What you will do >>
Note the line where "shifted,GRAY DICE,<507 167" appears in the data below; write it out exactly, along with every line that comes after it to the end.

Records for this exercise >>
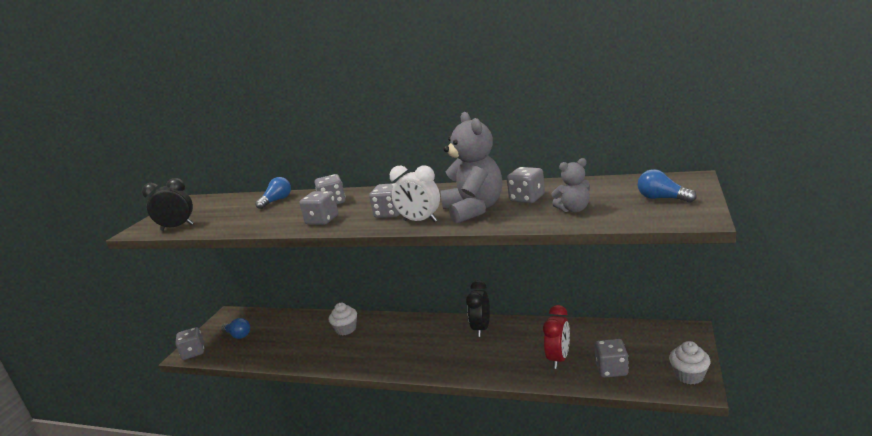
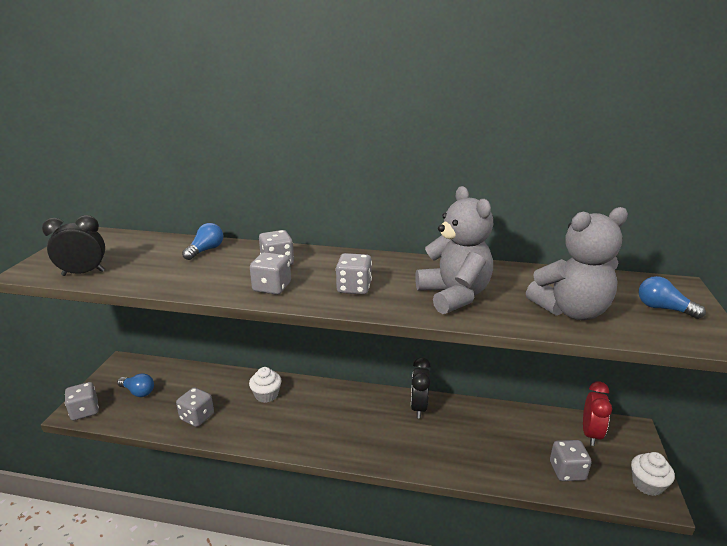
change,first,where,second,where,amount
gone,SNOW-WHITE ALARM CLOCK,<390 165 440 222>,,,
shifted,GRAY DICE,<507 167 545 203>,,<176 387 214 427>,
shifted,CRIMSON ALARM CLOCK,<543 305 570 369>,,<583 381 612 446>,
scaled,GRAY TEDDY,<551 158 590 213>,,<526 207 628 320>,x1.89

Task output >>
shifted,GRAY DICE,<507 167 545 203>,,<176 387 214 427>,
shifted,CRIMSON ALARM CLOCK,<543 305 570 369>,,<583 381 612 446>,
scaled,GRAY TEDDY,<551 158 590 213>,,<526 207 628 320>,x1.89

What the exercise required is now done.